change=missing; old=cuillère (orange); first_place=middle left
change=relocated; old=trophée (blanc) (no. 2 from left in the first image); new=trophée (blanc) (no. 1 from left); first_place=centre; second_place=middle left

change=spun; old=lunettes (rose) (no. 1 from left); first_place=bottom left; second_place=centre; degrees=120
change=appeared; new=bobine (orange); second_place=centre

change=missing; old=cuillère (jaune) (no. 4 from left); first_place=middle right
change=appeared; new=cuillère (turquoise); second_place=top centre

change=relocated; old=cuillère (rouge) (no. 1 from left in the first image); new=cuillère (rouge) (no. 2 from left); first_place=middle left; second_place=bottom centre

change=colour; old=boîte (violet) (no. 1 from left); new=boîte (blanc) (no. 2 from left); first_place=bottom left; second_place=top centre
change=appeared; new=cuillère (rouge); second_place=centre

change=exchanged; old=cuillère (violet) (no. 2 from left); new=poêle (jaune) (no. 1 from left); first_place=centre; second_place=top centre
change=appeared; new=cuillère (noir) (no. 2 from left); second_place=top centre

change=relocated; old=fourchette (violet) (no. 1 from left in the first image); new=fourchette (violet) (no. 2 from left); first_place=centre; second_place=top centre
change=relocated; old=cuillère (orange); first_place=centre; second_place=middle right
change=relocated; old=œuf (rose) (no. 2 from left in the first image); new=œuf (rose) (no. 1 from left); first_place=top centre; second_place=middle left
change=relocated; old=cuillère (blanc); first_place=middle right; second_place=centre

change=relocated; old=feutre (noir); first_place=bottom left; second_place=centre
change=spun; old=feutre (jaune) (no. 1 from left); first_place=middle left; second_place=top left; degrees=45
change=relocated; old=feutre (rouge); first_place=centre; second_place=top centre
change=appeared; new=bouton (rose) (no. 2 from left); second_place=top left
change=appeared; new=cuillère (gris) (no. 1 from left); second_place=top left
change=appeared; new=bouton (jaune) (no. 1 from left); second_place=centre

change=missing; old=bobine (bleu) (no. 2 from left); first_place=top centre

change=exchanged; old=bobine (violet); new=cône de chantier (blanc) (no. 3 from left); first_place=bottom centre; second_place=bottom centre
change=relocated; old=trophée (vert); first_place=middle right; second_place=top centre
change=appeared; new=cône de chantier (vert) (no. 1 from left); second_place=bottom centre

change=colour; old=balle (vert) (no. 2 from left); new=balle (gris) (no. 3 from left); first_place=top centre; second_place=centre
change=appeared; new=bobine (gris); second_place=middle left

────────────────────

### [Task objective]
In the data above, find the line that contains "change=appeared; new=cuillère (noir)" and the line that contains "change=spun; old=feutre (jaune)". Repeat exactly those lines and every line between them, and only those.

### [Task response]
change=appeared; new=cuillère (noir) (no. 2 from left); second_place=top centre

change=relocated; old=fourchette (violet) (no. 1 from left in the first image); new=fourchette (violet) (no. 2 from left); first_place=centre; second_place=top centre
change=relocated; old=cuillère (orange); first_place=centre; second_place=middle right
change=relocated; old=œuf (rose) (no. 2 from left in the first image); new=œuf (rose) (no. 1 from left); first_place=top centre; second_place=middle left
change=relocated; old=cuillère (blanc); first_place=middle right; second_place=centre

change=relocated; old=feutre (noir); first_place=bottom left; second_place=centre
change=spun; old=feutre (jaune) (no. 1 from left); first_place=middle left; second_place=top left; degrees=45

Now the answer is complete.